YOUR ASSIGNMENT — For the entries that follow, restate word for word the line containing "blue teapot [472,200,513,258]", the line containing "none -> blue donut [327,76,374,111]", and every line that lies between them.

EXERCISE INPUTS —
BEGIN
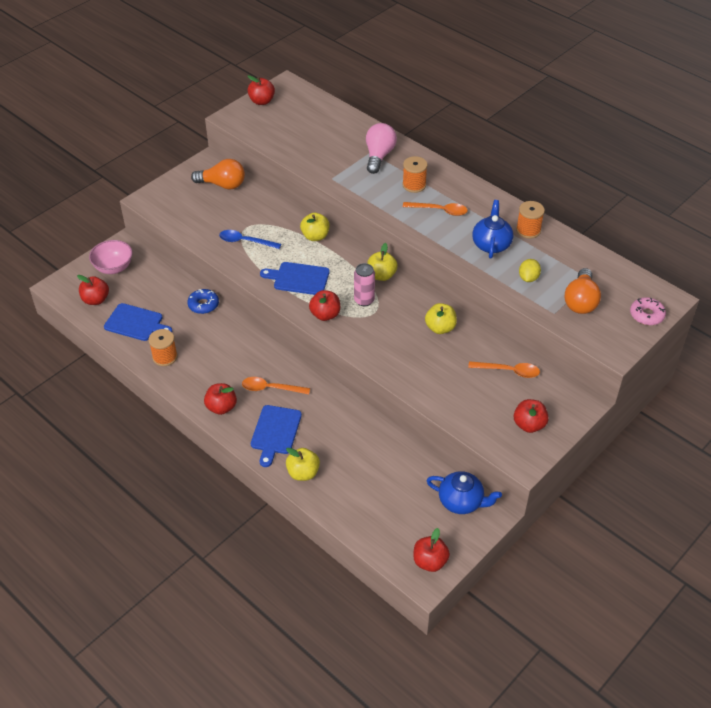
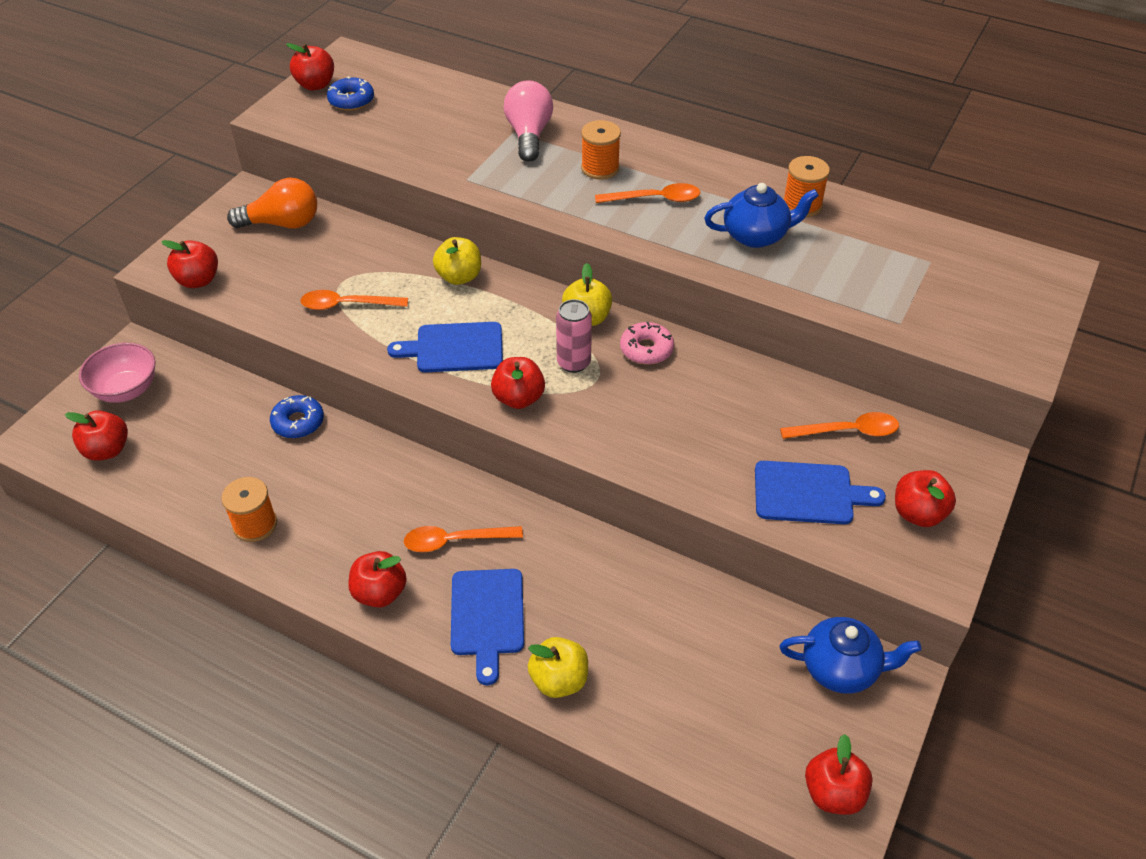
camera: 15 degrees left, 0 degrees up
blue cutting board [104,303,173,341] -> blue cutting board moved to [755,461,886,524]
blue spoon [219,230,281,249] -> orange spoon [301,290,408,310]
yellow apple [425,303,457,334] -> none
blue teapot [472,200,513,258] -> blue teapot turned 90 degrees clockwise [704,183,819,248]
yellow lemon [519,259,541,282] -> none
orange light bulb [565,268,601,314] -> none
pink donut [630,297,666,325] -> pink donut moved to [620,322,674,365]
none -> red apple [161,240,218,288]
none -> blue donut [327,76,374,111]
END
BEGIN
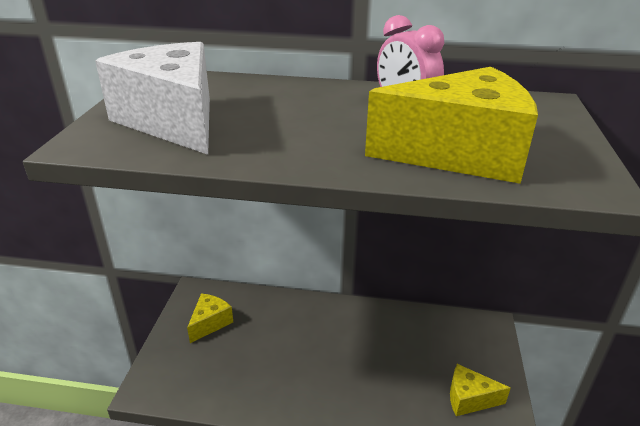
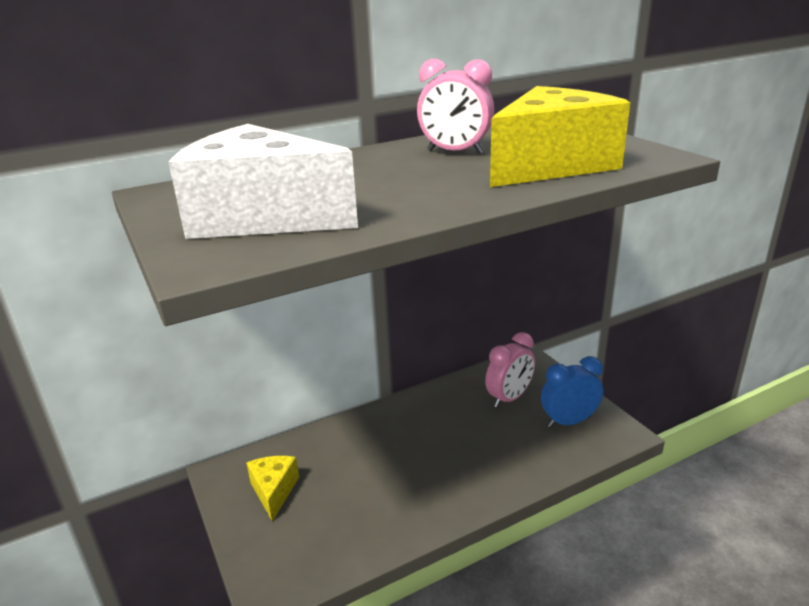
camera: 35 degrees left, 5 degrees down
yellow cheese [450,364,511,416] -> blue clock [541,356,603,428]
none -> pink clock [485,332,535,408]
END
BEGIN
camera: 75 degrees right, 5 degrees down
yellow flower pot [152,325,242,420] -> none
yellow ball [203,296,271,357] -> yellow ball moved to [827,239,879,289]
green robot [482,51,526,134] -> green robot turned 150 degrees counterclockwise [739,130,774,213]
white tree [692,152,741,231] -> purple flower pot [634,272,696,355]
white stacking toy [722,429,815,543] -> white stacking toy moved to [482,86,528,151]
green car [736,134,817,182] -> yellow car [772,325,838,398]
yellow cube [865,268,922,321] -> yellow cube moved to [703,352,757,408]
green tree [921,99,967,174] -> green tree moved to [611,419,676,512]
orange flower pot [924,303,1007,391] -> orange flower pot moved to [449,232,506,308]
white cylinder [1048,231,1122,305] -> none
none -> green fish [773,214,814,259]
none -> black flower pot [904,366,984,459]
END
SOLUTION FOR THIS PROBLEM —
blue teapot [472,200,513,258] -> blue teapot turned 90 degrees clockwise [704,183,819,248]
yellow lemon [519,259,541,282] -> none
orange light bulb [565,268,601,314] -> none
pink donut [630,297,666,325] -> pink donut moved to [620,322,674,365]
none -> red apple [161,240,218,288]
none -> blue donut [327,76,374,111]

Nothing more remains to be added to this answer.